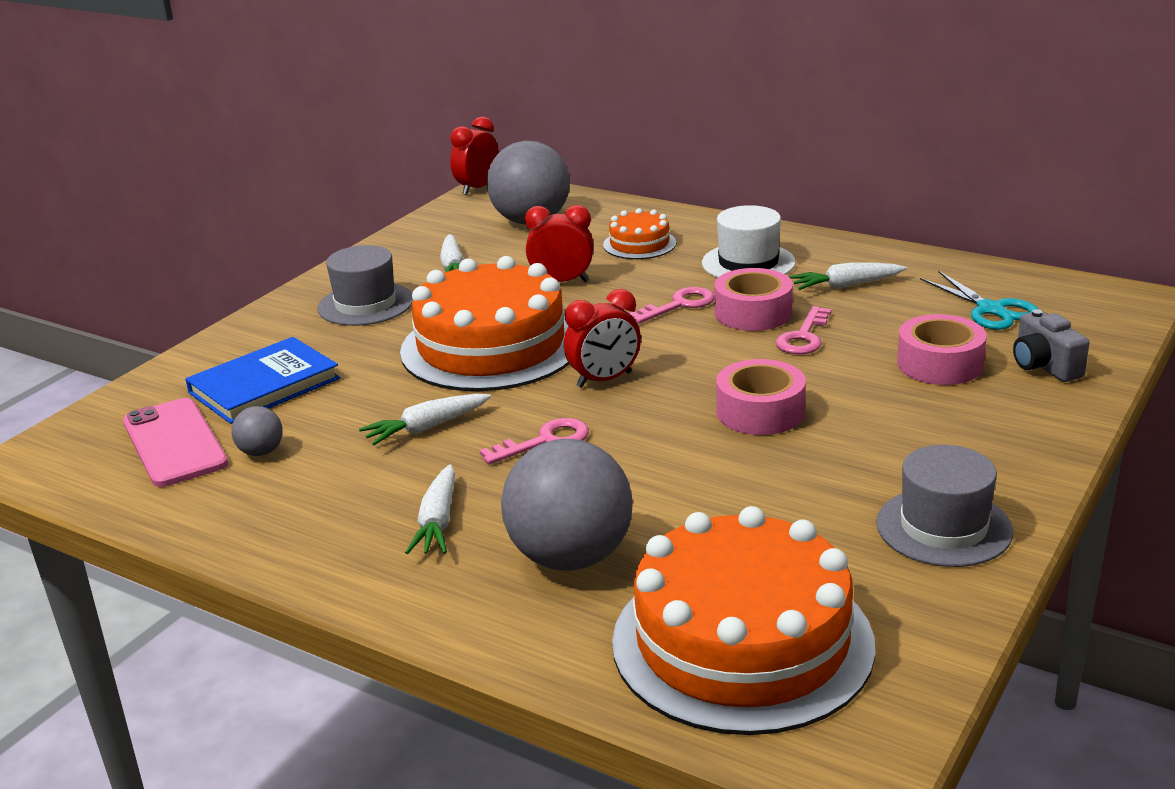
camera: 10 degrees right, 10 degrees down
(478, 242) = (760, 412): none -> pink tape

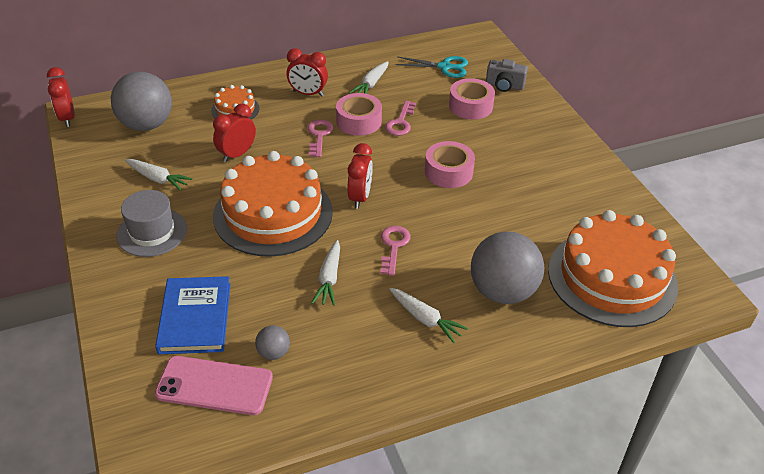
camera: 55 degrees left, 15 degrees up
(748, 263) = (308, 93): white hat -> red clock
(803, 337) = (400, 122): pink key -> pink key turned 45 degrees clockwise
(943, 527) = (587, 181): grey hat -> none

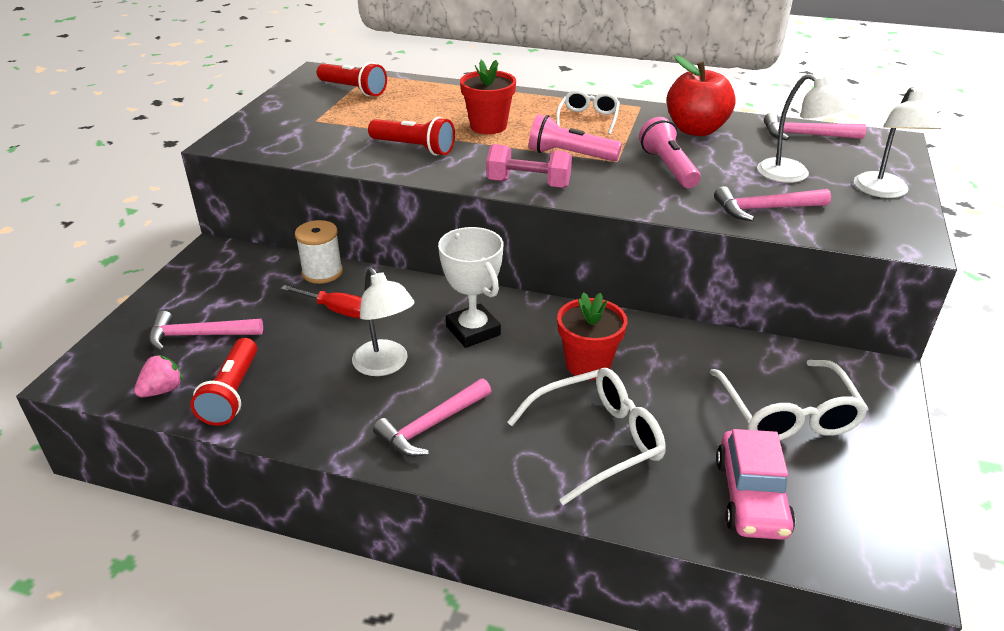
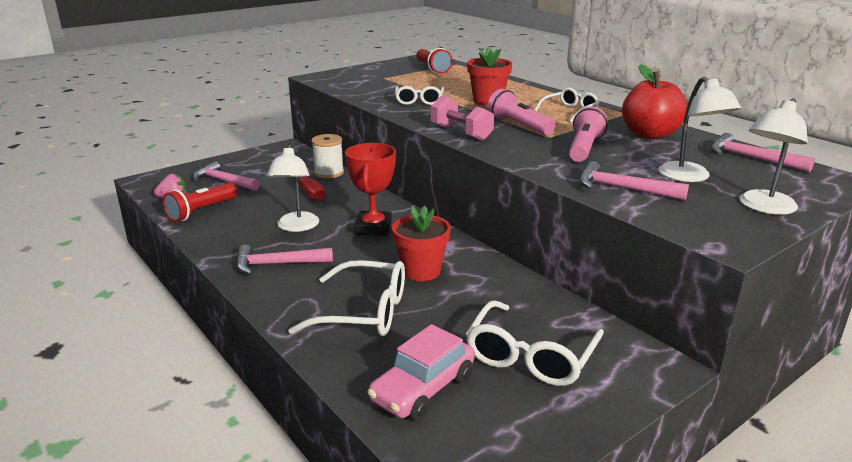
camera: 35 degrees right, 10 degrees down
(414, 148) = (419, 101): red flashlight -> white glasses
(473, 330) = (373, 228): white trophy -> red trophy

▶ **The problem**
Transcribe the records above exactly, leaving every picture out of the copy.

▶ **Expected output**
camera: 10 degrees right, 10 degrees down
(478, 242) = (760, 412): none -> pink tape

camera: 55 degrees left, 15 degrees up
(748, 263) = (308, 93): white hat -> red clock
(803, 337) = (400, 122): pink key -> pink key turned 45 degrees clockwise
(943, 527) = (587, 181): grey hat -> none

camera: 35 degrees right, 10 degrees down
(414, 148) = (419, 101): red flashlight -> white glasses
(473, 330) = (373, 228): white trophy -> red trophy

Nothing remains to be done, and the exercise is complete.